About this task:
Take the whole listing and reproduce it exactly, pictures excepted.

Supplied records:
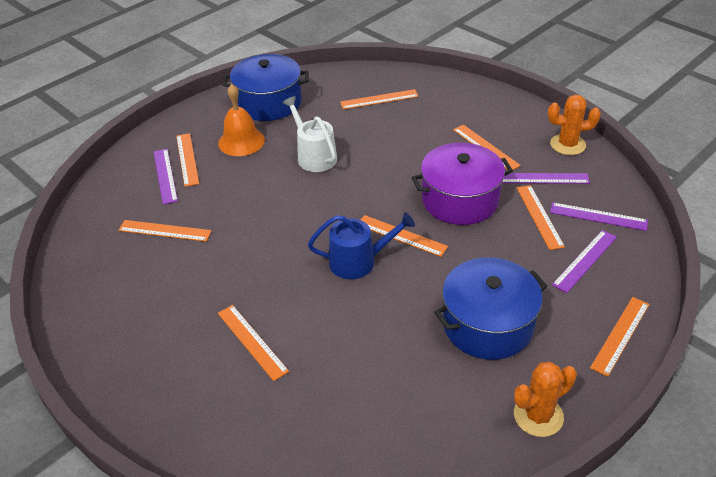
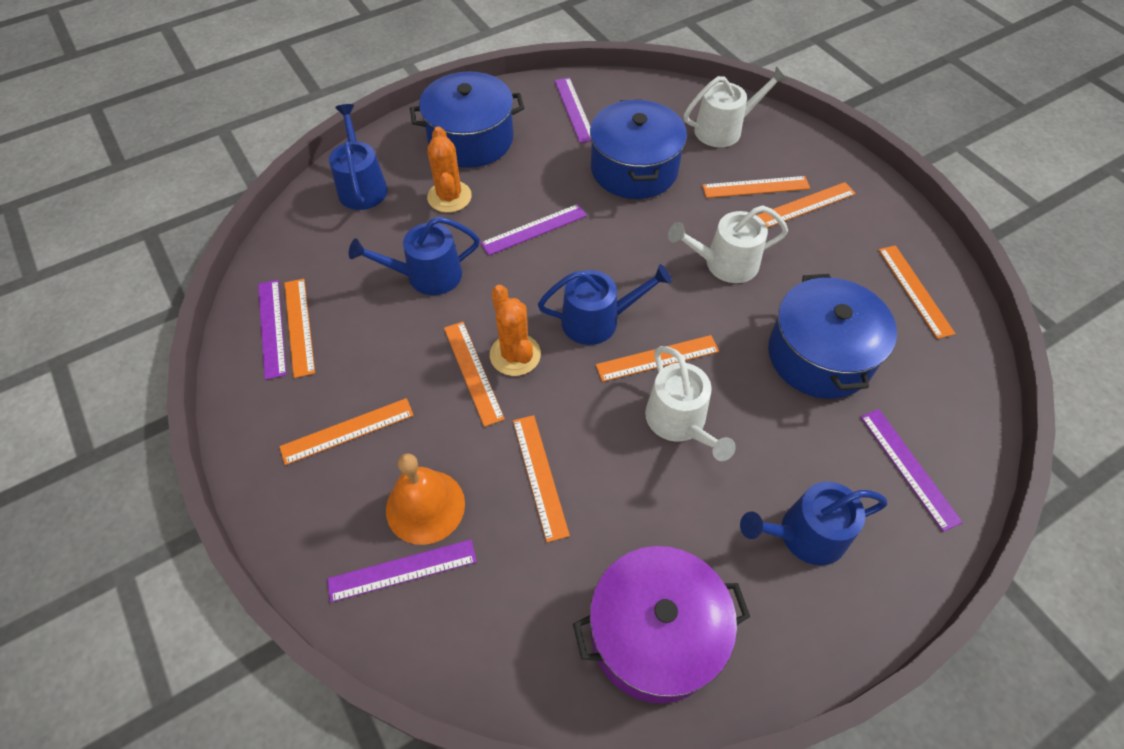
blue pot: 2 -> 3
blue watering can: 1 -> 4
purple ruler: 4 -> 5
white watering can: 1 -> 3

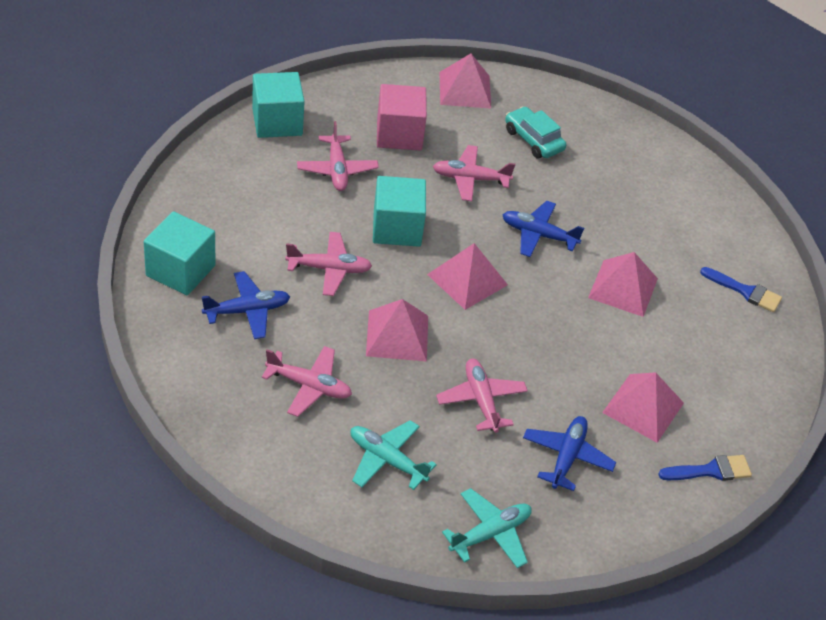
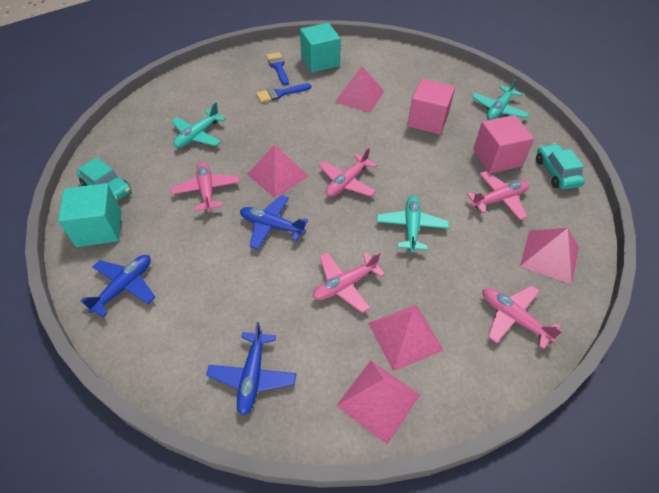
pink cube: 1 -> 2
turquoise car: 1 -> 2
turquoise cube: 3 -> 2
turquoise plane: 2 -> 3

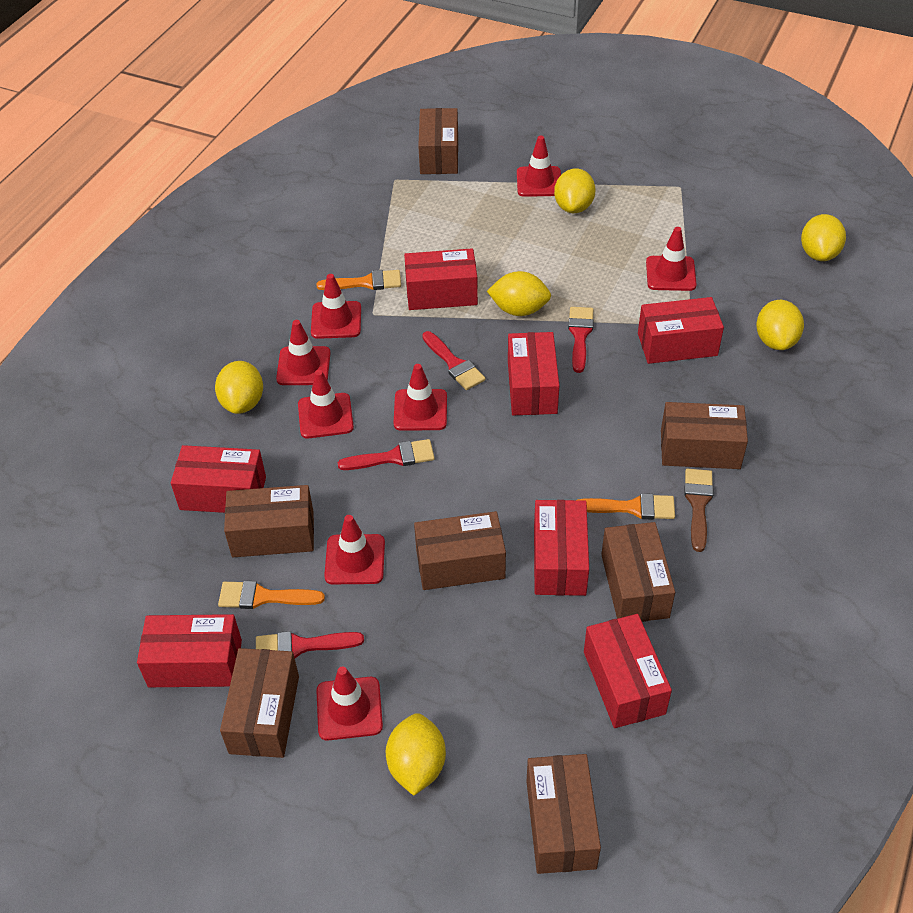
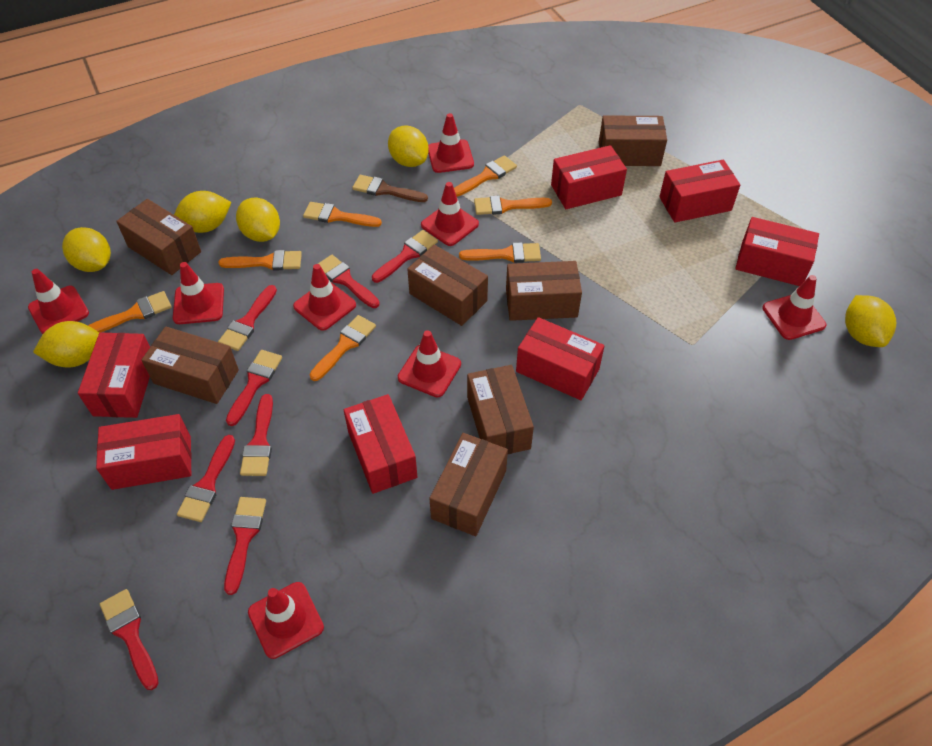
orange brush: 3 -> 7
red brush: 4 -> 8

Answer space:
blue pot: 2 -> 3
blue watering can: 1 -> 4
purple ruler: 4 -> 5
white watering can: 1 -> 3

pink cube: 1 -> 2
turquoise car: 1 -> 2
turquoise cube: 3 -> 2
turquoise plane: 2 -> 3

orange brush: 3 -> 7
red brush: 4 -> 8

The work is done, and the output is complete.